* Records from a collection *

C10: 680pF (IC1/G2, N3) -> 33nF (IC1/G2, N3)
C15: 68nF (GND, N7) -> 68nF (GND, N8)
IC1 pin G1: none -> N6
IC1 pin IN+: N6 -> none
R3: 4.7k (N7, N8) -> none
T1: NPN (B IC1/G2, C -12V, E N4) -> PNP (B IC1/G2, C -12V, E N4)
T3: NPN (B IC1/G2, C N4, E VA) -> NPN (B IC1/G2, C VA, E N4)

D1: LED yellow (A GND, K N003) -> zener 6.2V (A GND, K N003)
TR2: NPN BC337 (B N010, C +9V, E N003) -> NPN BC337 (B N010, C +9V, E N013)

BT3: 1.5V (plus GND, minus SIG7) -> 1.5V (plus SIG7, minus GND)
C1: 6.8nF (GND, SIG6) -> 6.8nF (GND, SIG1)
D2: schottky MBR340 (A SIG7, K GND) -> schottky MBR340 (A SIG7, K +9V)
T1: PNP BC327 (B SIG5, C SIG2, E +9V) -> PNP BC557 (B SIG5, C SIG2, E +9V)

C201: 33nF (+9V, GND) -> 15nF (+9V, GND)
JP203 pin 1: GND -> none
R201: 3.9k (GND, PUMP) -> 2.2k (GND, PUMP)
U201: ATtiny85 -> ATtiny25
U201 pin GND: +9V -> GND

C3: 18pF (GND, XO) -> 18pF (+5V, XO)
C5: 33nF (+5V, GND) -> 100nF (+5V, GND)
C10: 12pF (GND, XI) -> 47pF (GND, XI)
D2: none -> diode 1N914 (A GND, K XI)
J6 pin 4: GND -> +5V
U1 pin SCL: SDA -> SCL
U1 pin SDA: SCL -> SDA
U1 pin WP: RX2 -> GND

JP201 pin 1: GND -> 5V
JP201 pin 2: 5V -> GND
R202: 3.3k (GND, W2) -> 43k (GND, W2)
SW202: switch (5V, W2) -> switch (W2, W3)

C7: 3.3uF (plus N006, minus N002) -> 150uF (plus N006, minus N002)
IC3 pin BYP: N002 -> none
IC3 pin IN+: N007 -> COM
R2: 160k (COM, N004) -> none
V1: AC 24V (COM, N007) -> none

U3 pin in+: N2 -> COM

* Activity *
From the entries above, extract only the lines running from the one containing "C1: 6.8nF (GND, SIG6) -> 6.8nF (GND, SIG1)" through the one containing "JP203 pin 1: GND -> none", inclusive.

* Answer box *
C1: 6.8nF (GND, SIG6) -> 6.8nF (GND, SIG1)
D2: schottky MBR340 (A SIG7, K GND) -> schottky MBR340 (A SIG7, K +9V)
T1: PNP BC327 (B SIG5, C SIG2, E +9V) -> PNP BC557 (B SIG5, C SIG2, E +9V)

C201: 33nF (+9V, GND) -> 15nF (+9V, GND)
JP203 pin 1: GND -> none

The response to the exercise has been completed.